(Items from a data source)
# # # # #

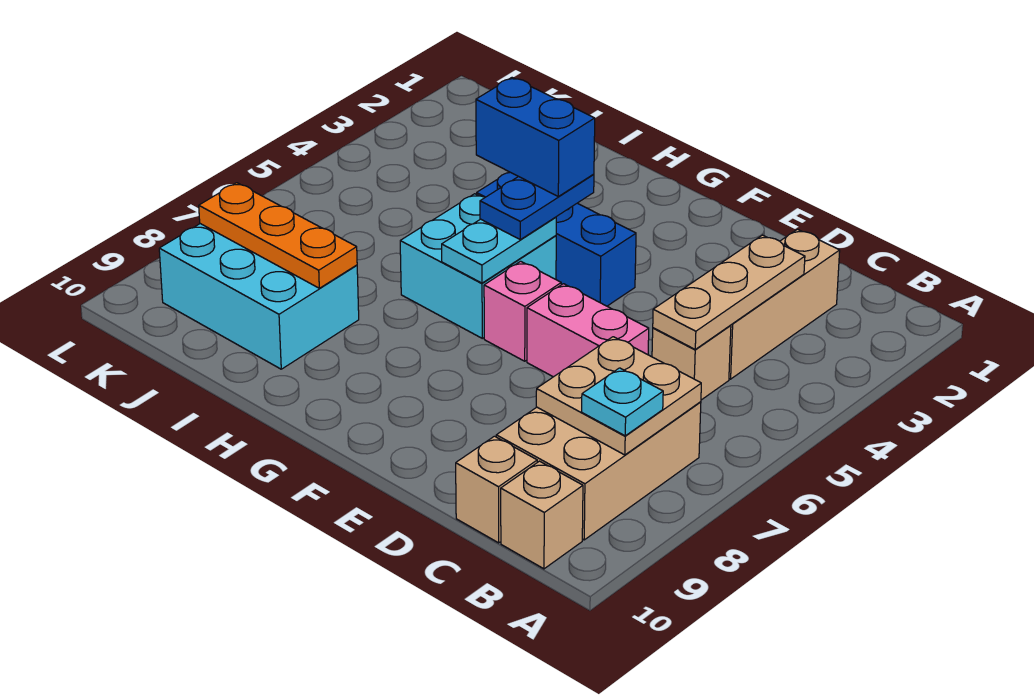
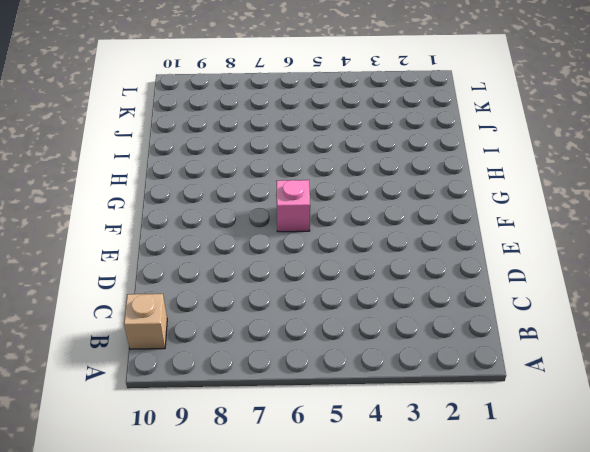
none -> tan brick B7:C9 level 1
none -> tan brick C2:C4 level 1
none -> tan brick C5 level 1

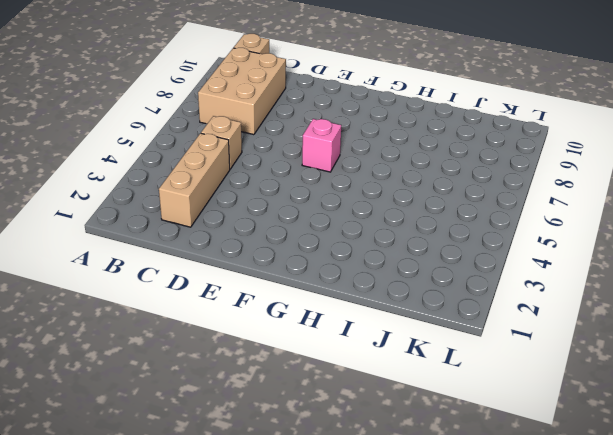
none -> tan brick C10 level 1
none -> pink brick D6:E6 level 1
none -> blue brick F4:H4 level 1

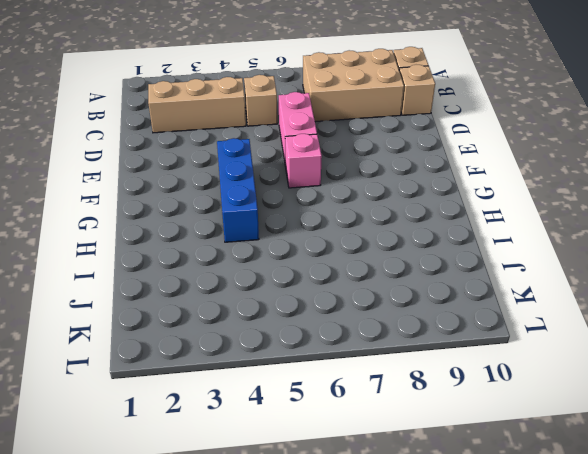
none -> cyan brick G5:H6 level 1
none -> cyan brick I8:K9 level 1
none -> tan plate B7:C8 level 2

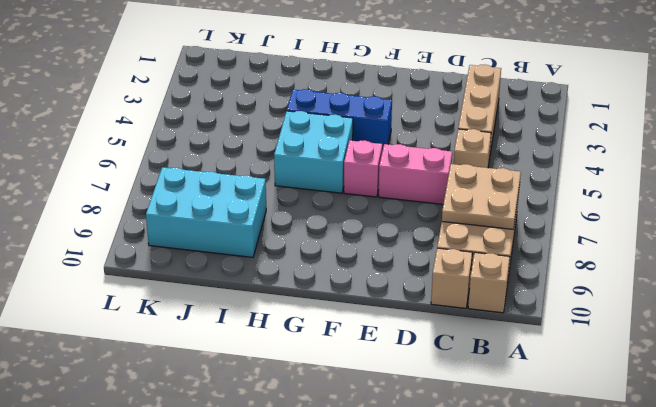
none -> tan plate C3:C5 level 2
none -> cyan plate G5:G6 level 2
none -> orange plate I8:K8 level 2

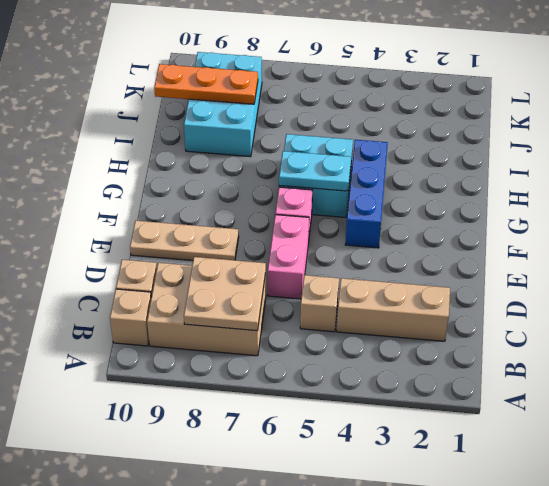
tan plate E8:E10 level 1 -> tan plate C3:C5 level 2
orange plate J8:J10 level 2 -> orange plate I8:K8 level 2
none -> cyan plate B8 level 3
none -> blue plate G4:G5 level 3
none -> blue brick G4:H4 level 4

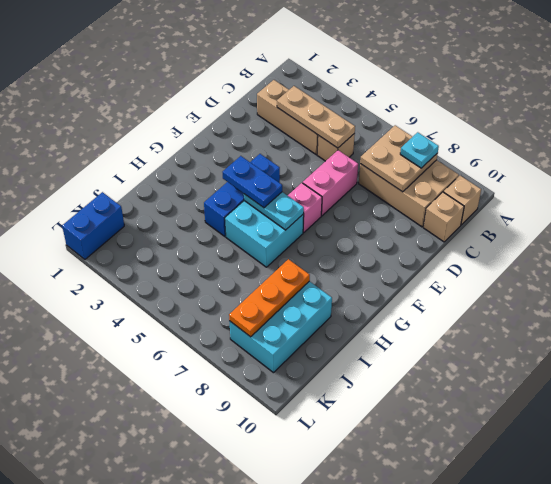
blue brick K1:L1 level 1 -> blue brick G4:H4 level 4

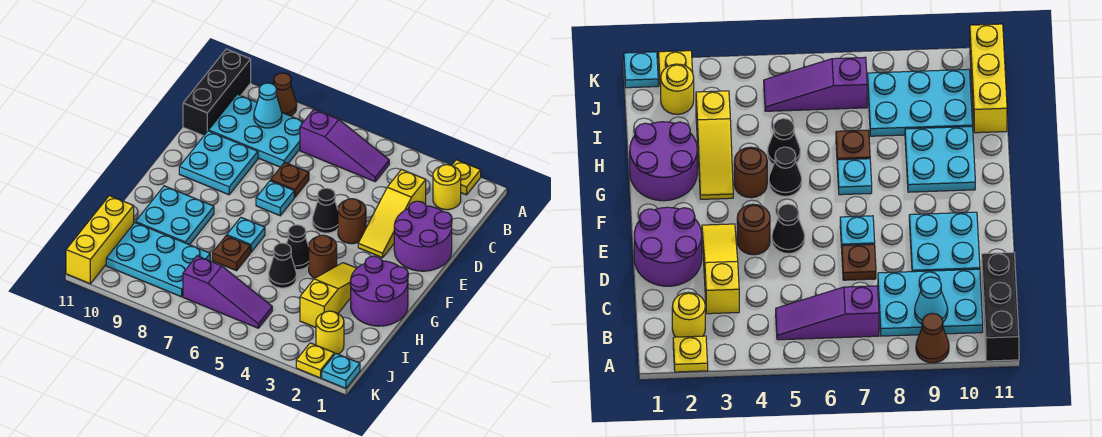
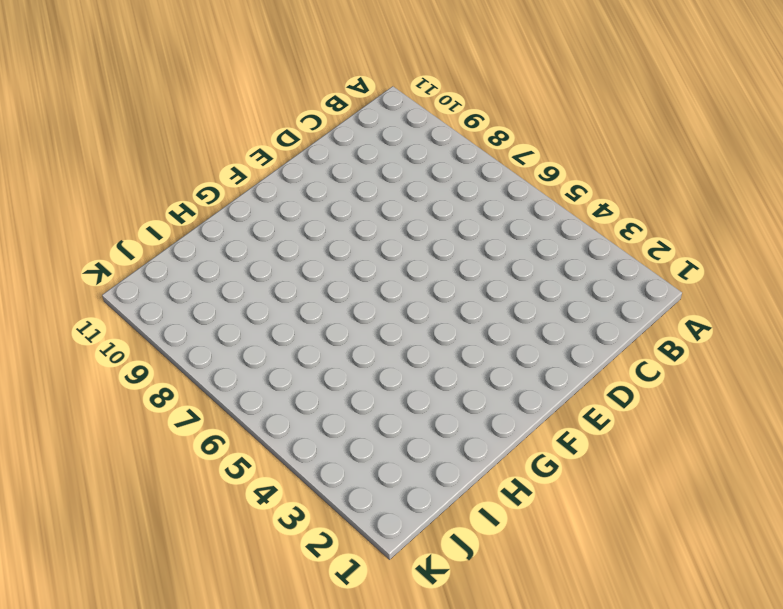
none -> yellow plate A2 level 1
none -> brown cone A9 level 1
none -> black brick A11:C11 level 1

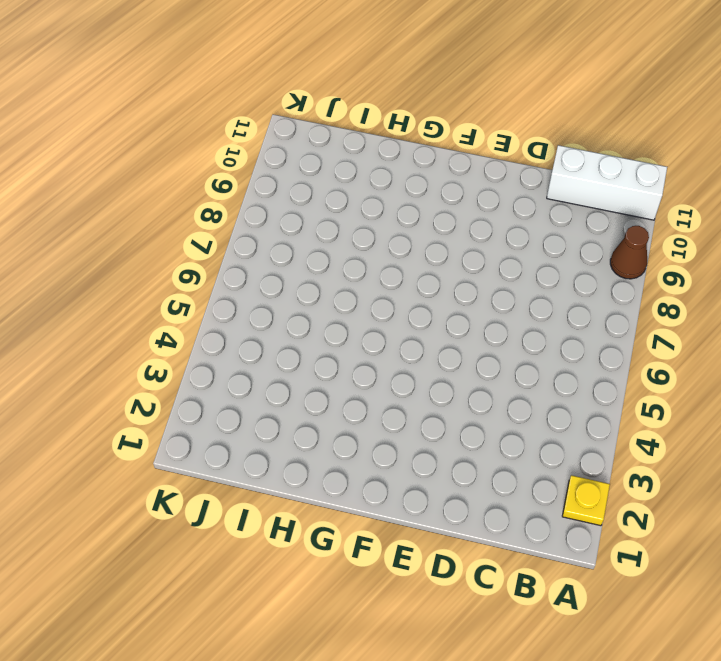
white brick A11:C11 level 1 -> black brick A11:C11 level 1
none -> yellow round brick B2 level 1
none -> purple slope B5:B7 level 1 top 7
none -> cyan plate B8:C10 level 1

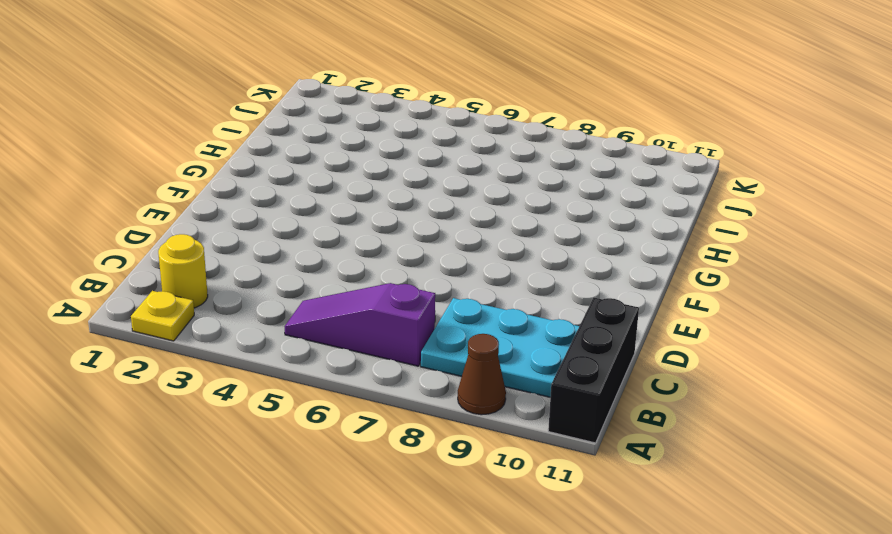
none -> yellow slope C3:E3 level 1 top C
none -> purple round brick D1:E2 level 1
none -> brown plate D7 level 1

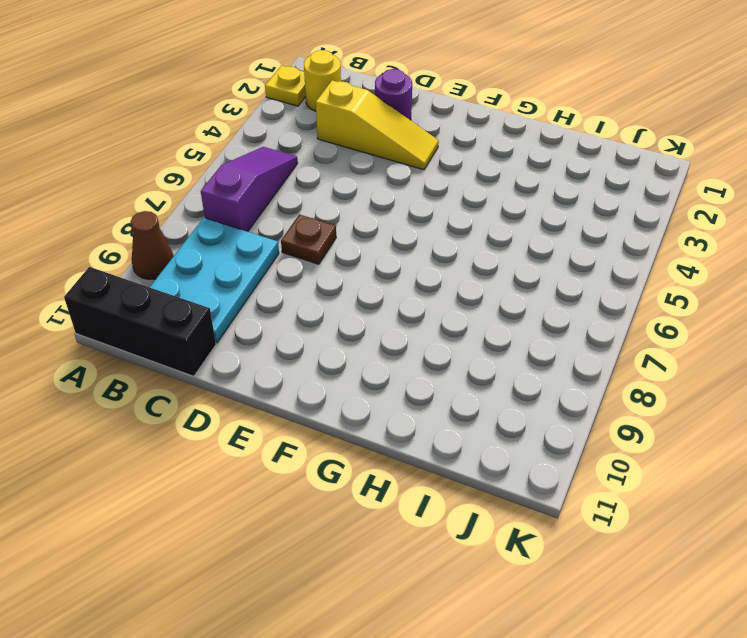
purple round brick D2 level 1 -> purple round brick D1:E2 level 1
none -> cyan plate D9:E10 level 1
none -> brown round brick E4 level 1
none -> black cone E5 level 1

# # # # #

** WORK ORDER **
Leave every picture out and retype exactly the lines of the records above from the one holding "none -> purple slope B5:B7 level 1 top 7" through the last, both ends included and nothing besides.

** RESPONSE BELOW **
none -> purple slope B5:B7 level 1 top 7
none -> cyan plate B8:C10 level 1

none -> yellow slope C3:E3 level 1 top C
none -> purple round brick D1:E2 level 1
none -> brown plate D7 level 1

purple round brick D2 level 1 -> purple round brick D1:E2 level 1
none -> cyan plate D9:E10 level 1
none -> brown round brick E4 level 1
none -> black cone E5 level 1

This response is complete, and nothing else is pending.